Excerpts from a dataset

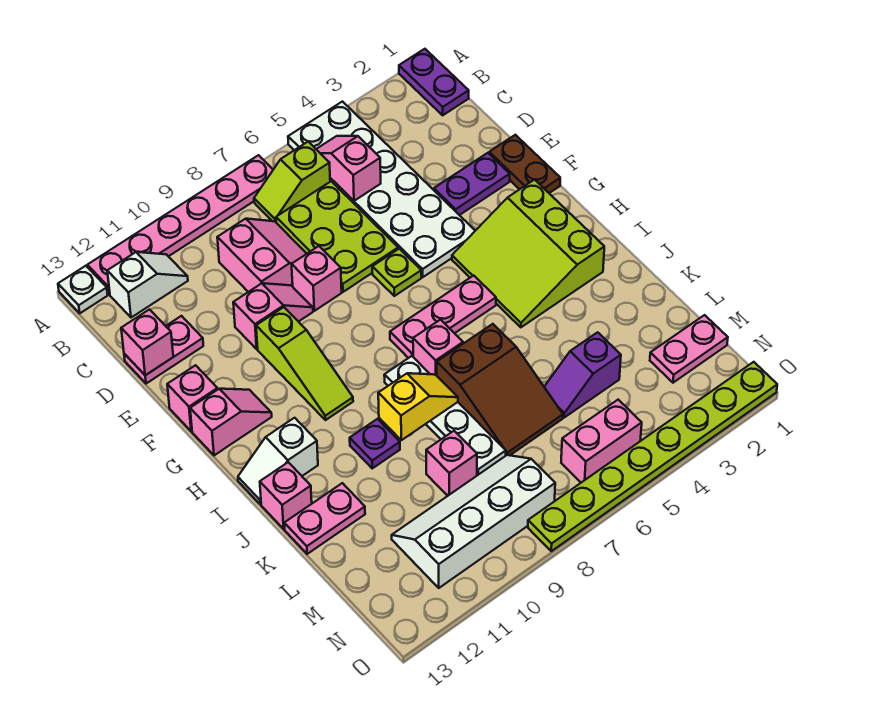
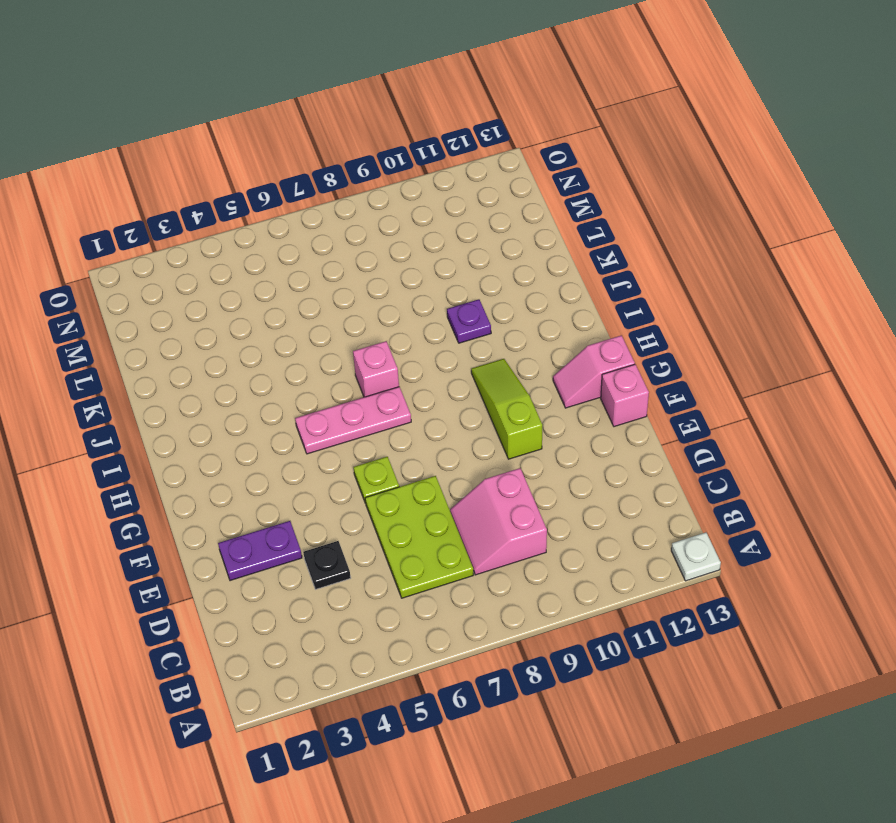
black plate D4 level 1 -> white plate A4:F5 level 1
none -> purple plate A1:B1 level 1
none -> pink plate A7:A12 level 1
none -> lime slope B6:B7 level 1 top 6
none -> white slope B11:B12 level 1 top 12

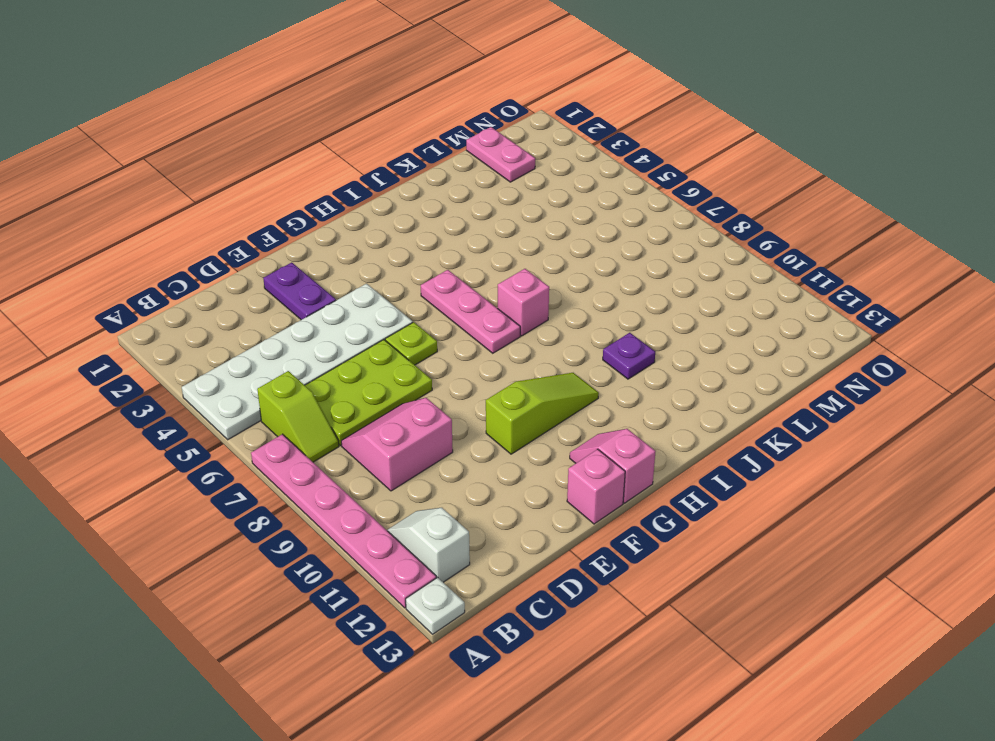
none -> purple plate A1:B1 level 1
none -> pink plate D12:D13 level 1
none -> brown plate E1:F1 level 1
none -> pink brick E8 level 1

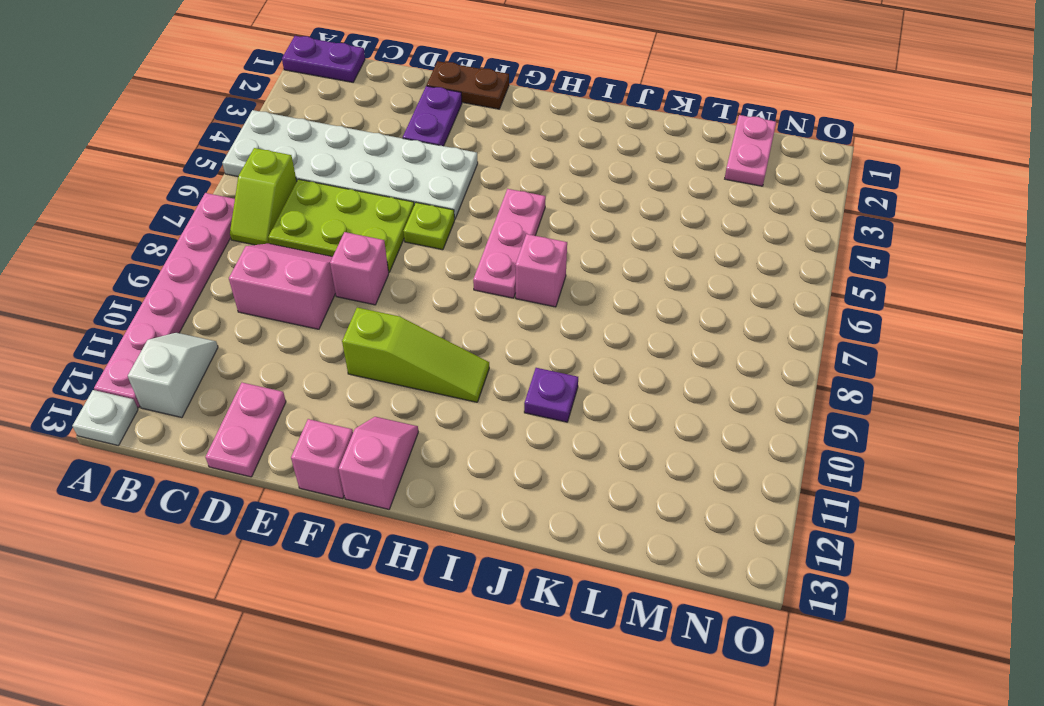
none -> pink slope E9:E10 level 1 top 10
none -> lime slope G2:I4 level 1 top 2
none -> white plate I8:L8 level 1
none -> white slope I12:I13 level 1 top 12

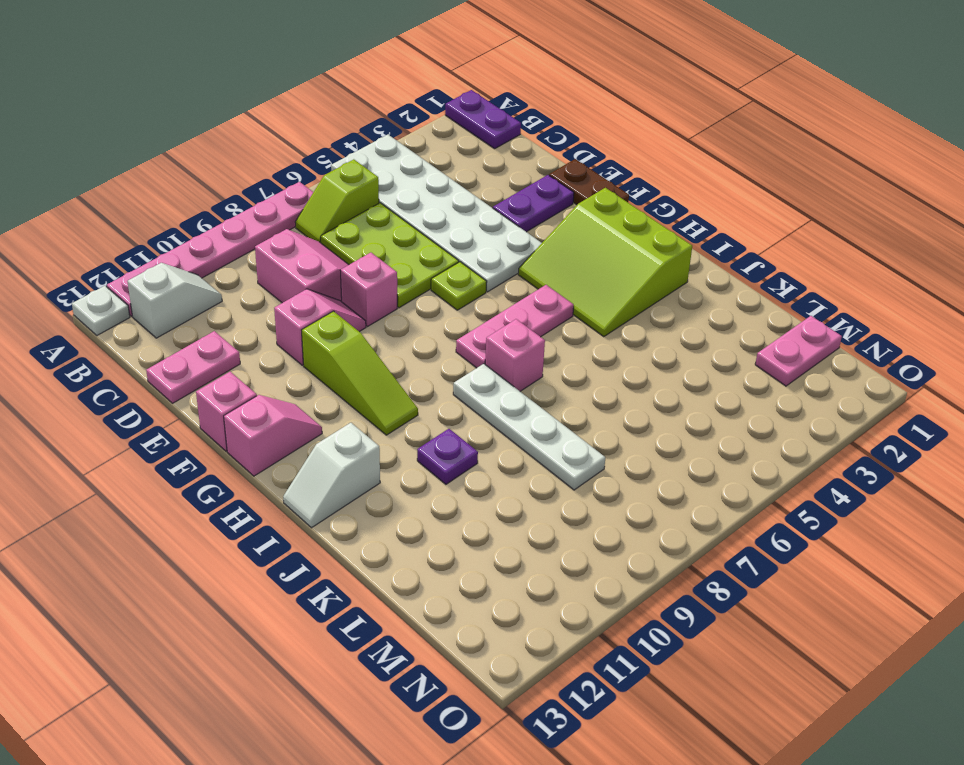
none -> brown slope J6:L7 level 1 top J
none -> pink brick J13 level 1
none -> pink plate K12:K13 level 1
none -> purple slope L4:L5 level 1 top 4

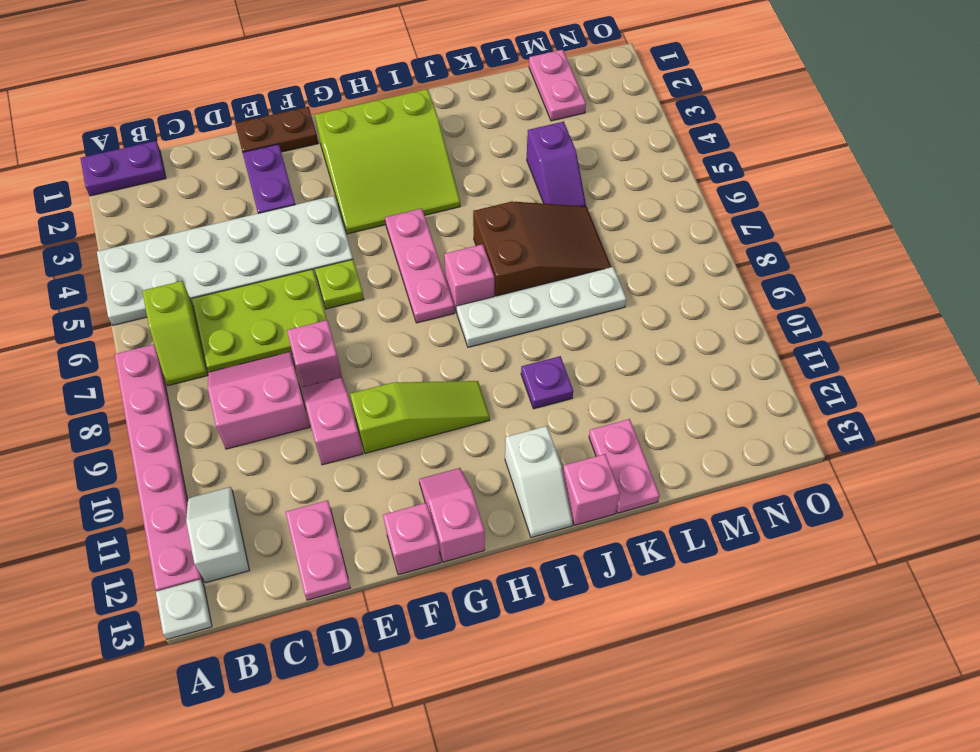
none -> pink brick L9 level 1
none -> white slope M8:N11 level 1 top N
none -> pink brick N5:N6 level 1
none -> lime plate O1:O8 level 1

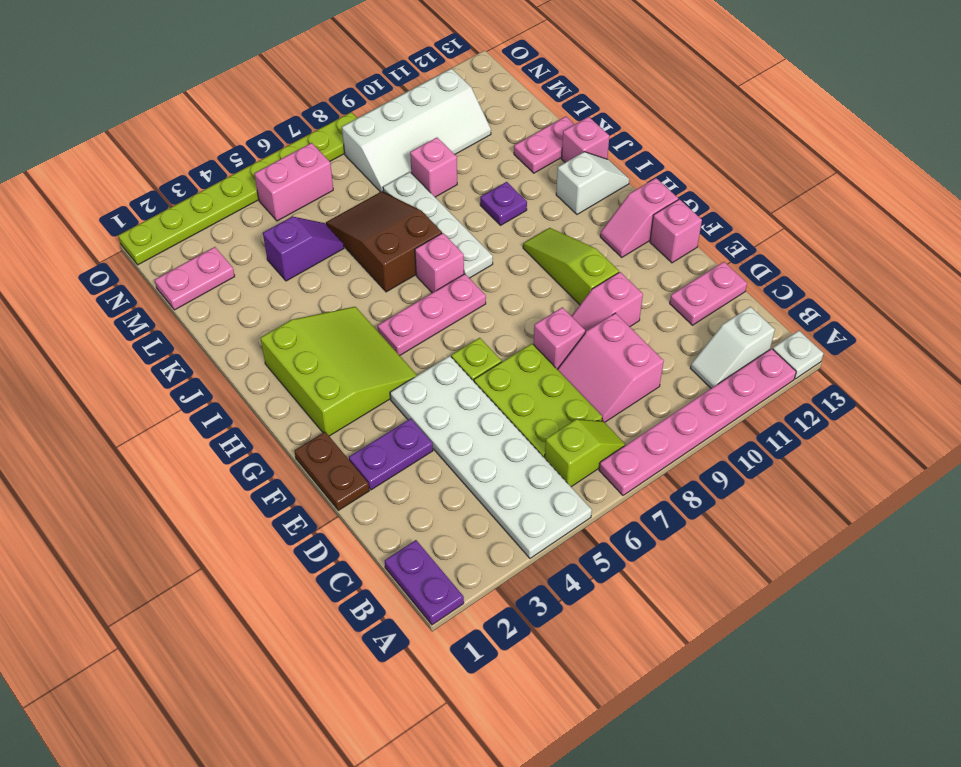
none -> pink slope B5:C5 level 2 top C
none -> pink brick D13 level 2
none -> yellow slope J8:J9 level 2 top 9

_PROBLEM DESCRIPTION_. When a line above contains the string "lime", copy that line.

_EXERCISE RESULT_.
none -> lime slope B6:B7 level 1 top 6
none -> lime slope G2:I4 level 1 top 2
none -> lime plate O1:O8 level 1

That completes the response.